• _EXERCISE INSTRUCTIONS_
Search the lines of the records for the word "none", and copy every line that has it.

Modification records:
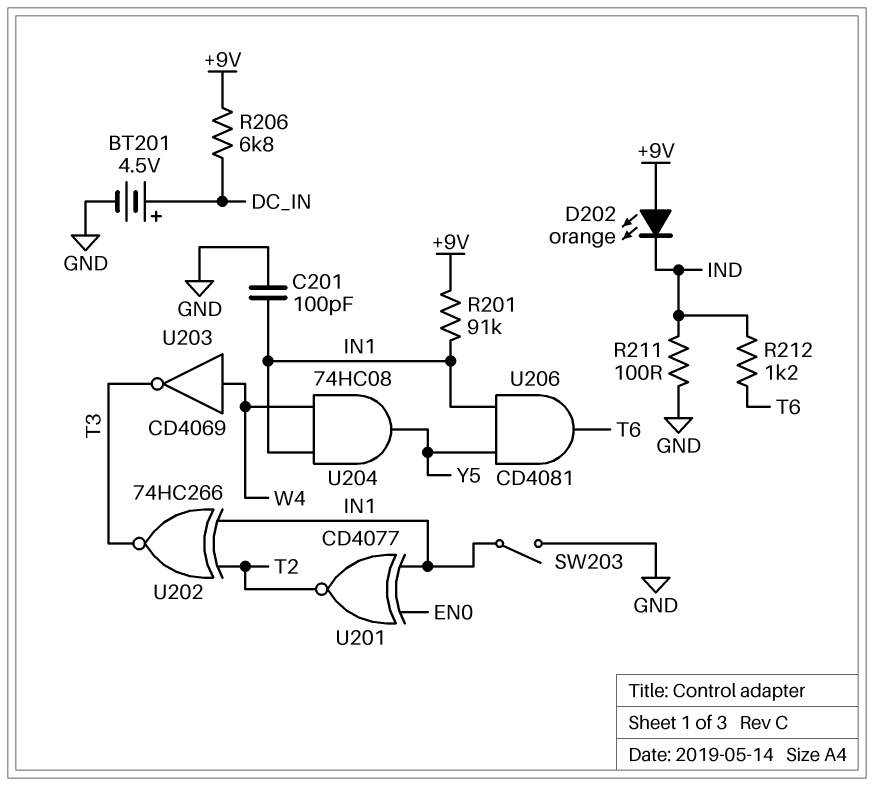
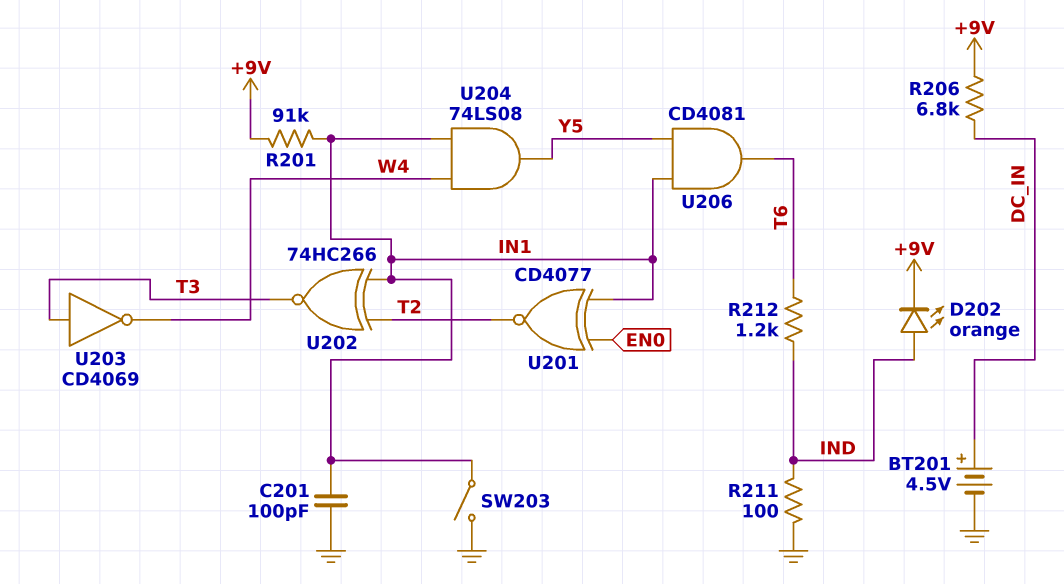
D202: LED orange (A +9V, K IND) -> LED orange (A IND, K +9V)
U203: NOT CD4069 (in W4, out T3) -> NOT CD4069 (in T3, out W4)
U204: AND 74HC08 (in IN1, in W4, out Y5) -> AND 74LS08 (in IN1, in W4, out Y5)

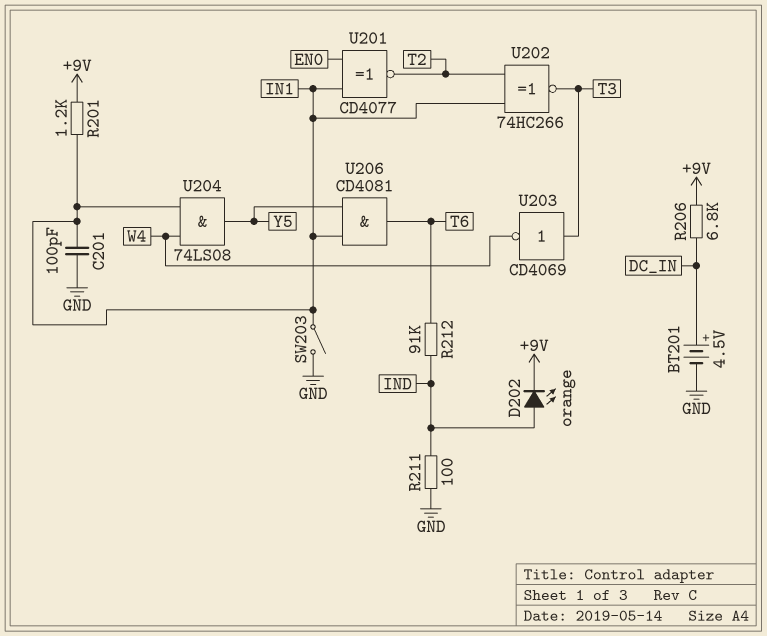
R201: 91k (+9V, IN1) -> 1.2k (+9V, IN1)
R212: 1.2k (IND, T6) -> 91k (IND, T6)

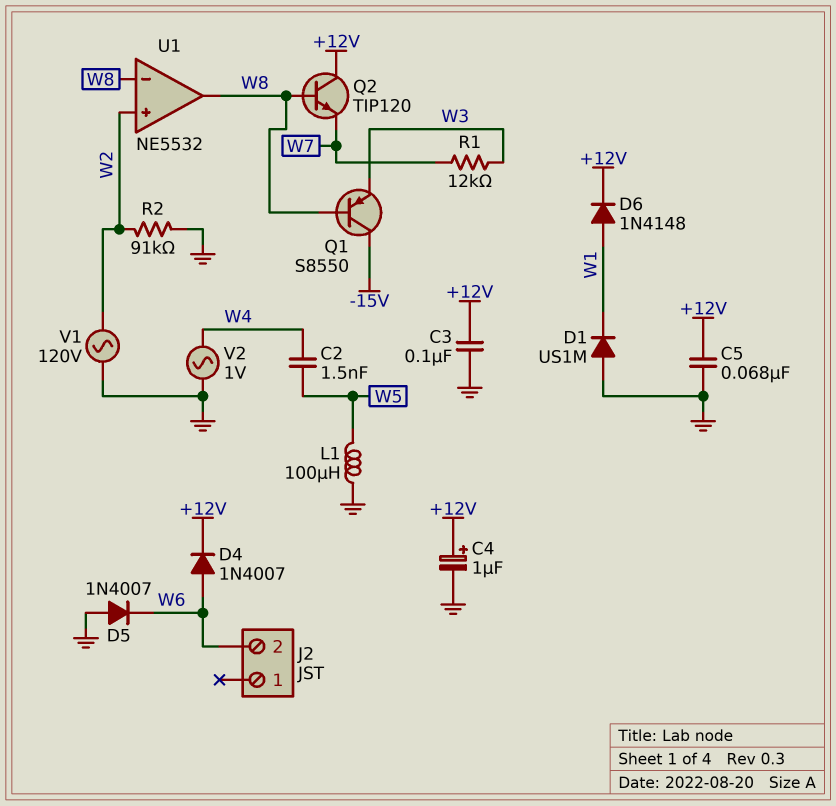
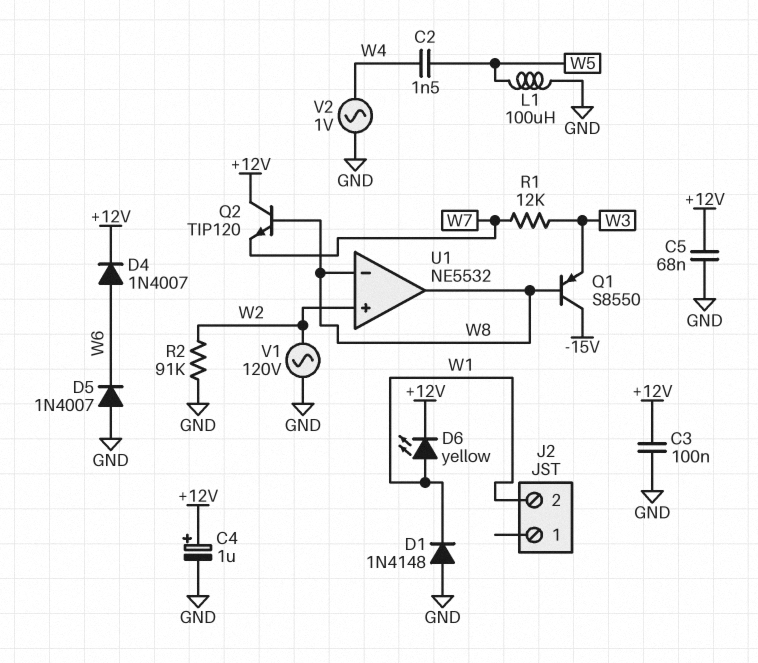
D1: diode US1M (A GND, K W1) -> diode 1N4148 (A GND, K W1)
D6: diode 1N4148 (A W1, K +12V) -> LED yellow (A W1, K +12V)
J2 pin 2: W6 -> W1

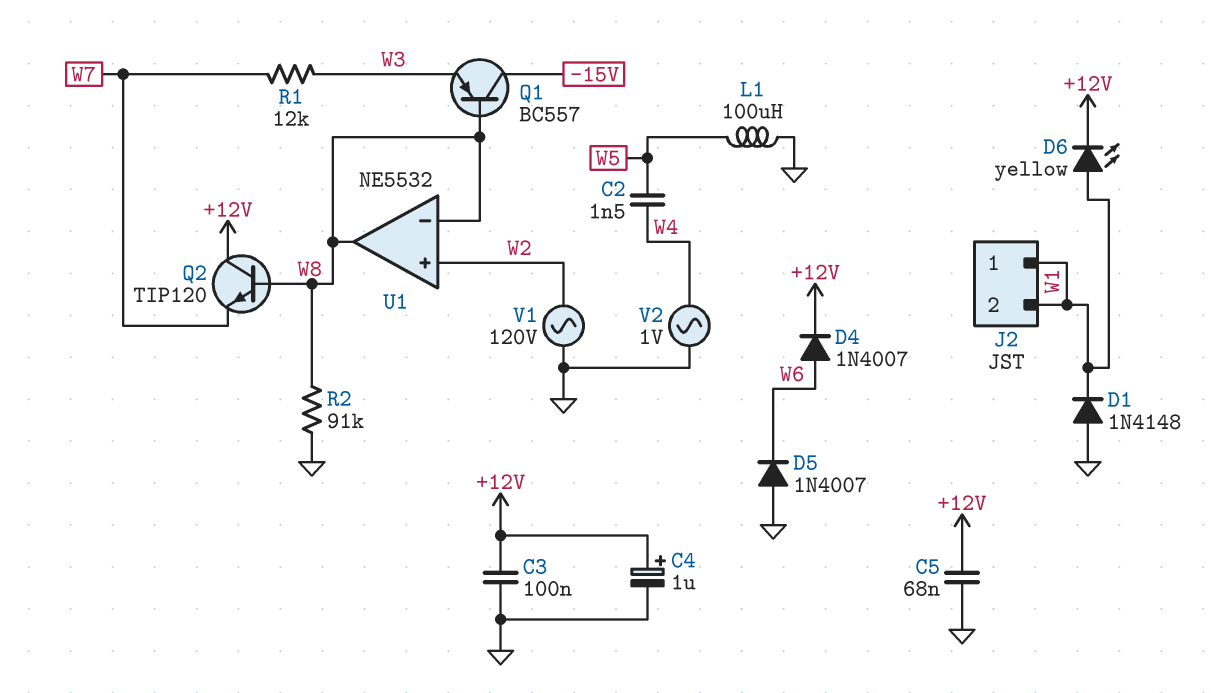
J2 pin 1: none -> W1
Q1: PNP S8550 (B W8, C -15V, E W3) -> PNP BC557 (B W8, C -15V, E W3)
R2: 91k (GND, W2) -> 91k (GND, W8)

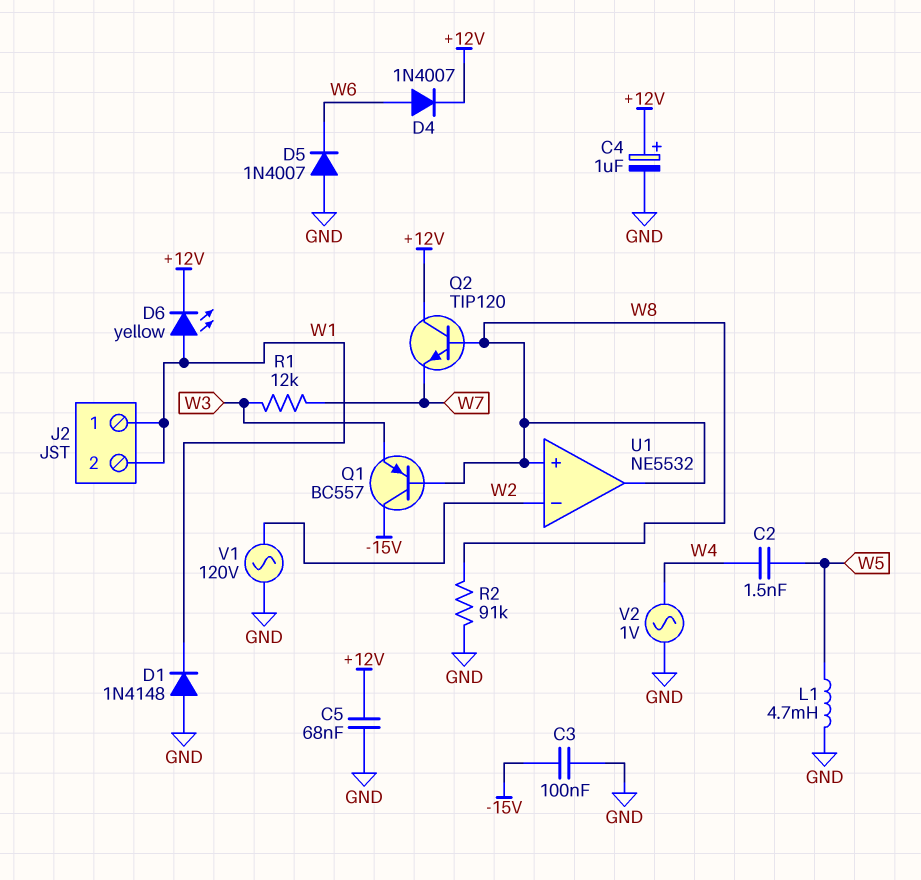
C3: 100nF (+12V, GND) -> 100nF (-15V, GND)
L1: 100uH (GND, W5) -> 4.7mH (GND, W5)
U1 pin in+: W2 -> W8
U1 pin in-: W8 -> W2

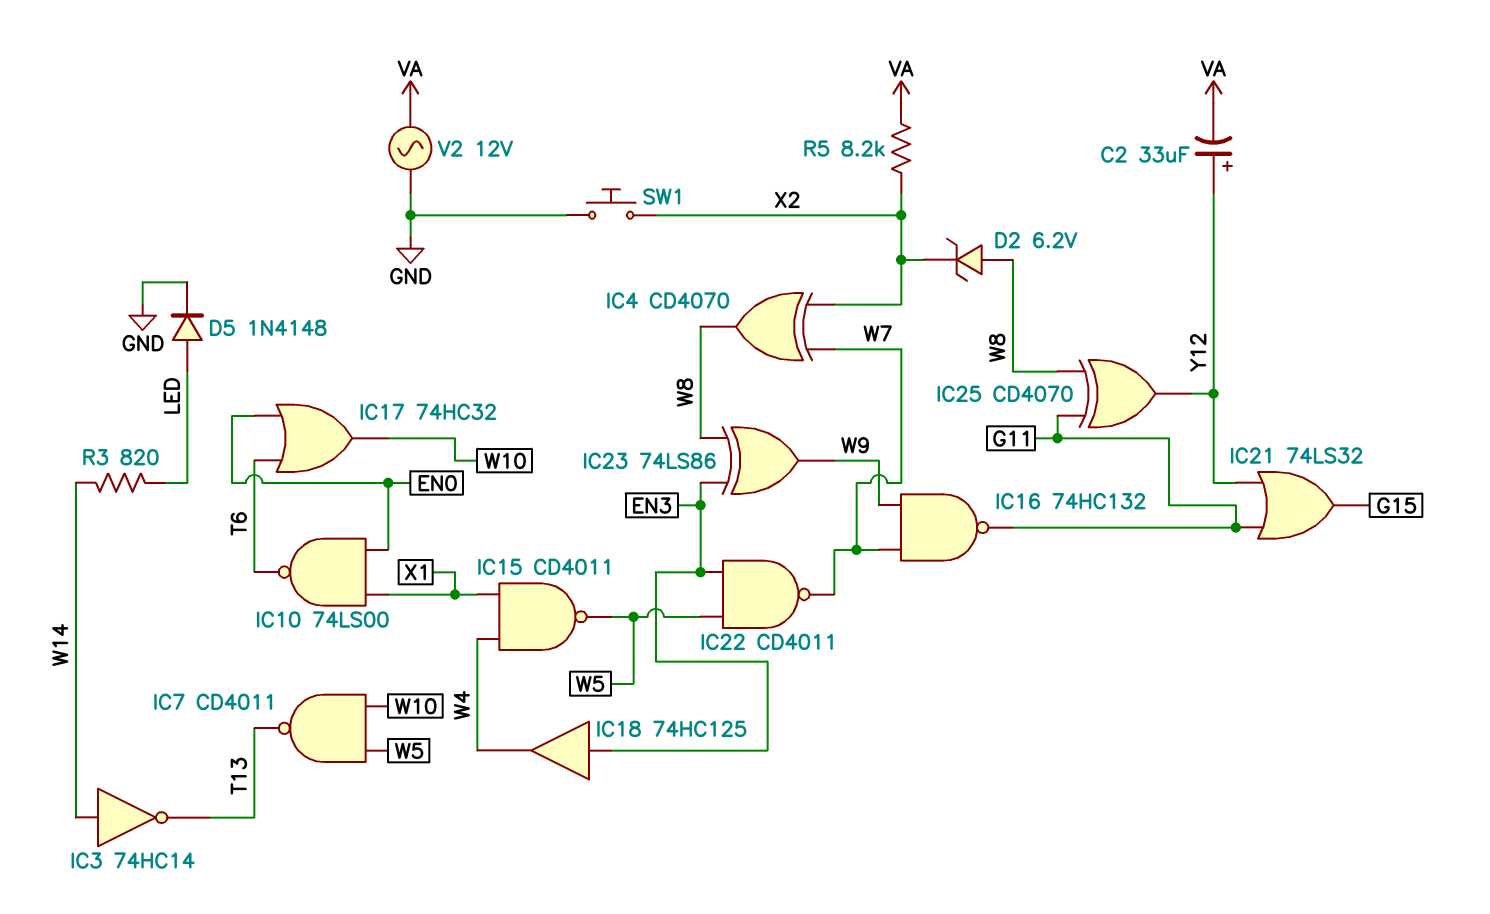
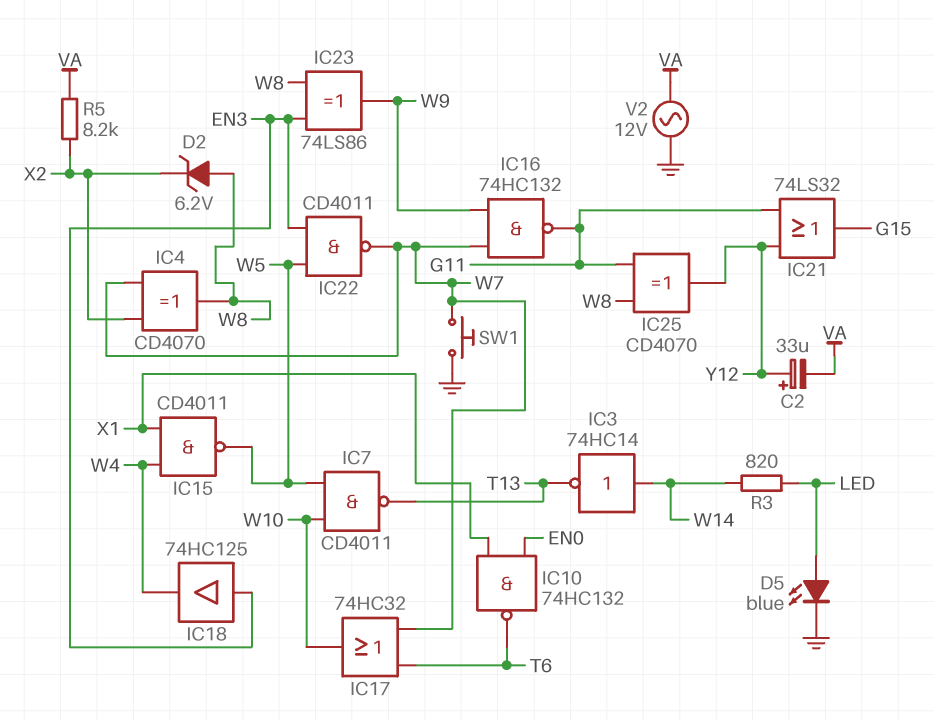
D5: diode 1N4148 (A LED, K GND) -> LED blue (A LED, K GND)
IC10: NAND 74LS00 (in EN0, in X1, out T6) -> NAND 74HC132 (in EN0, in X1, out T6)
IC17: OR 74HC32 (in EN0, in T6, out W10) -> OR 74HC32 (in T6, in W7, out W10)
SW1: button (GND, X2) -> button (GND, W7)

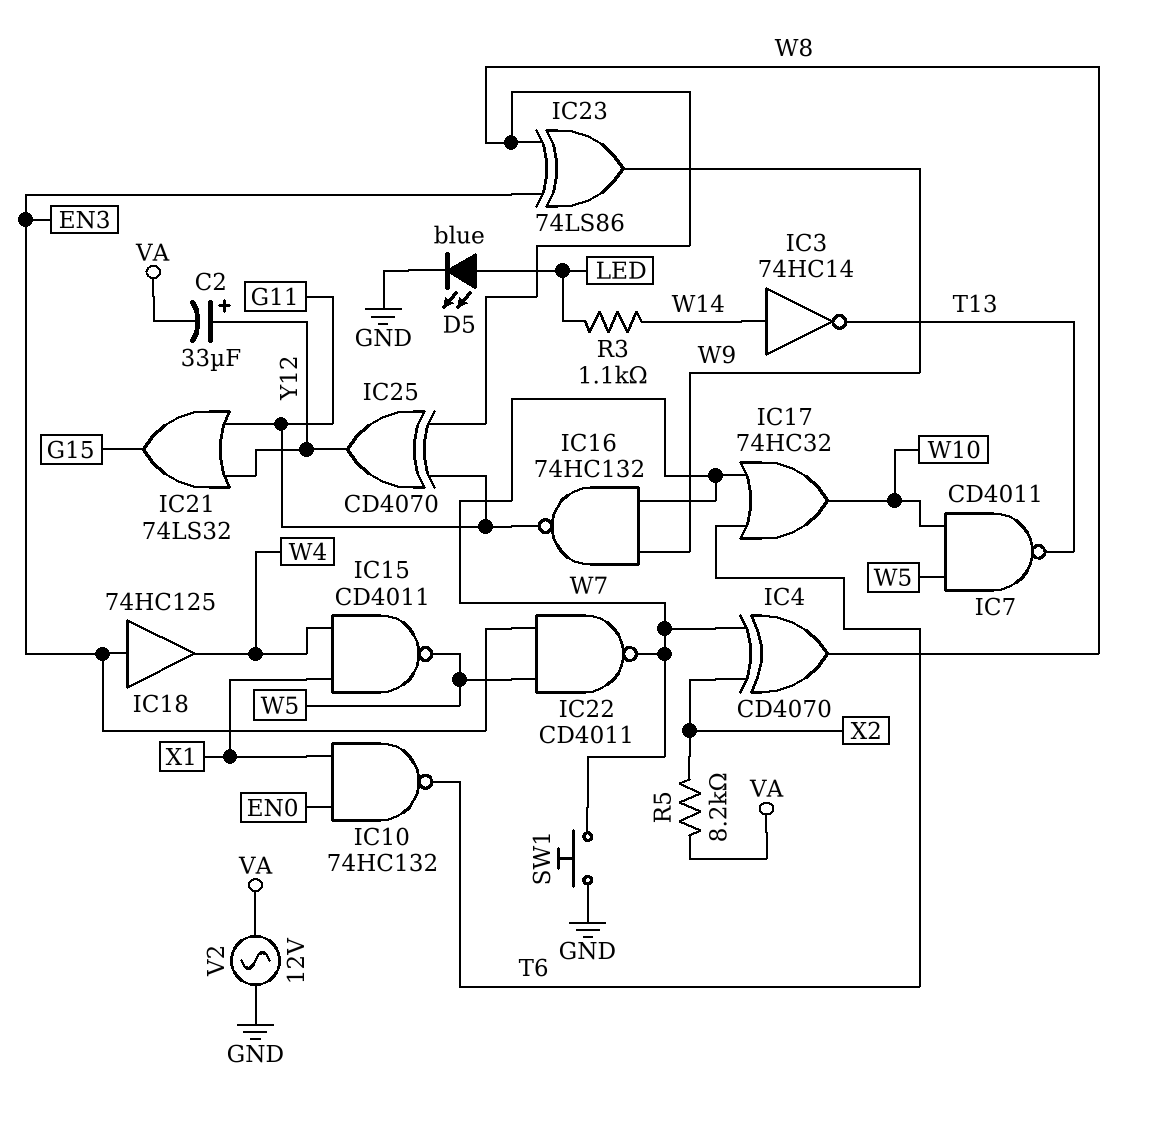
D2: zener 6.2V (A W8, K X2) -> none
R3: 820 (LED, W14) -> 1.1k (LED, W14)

• _ANSWER FOR THIS EXERCISE_
J2 pin 1: none -> W1
D2: zener 6.2V (A W8, K X2) -> none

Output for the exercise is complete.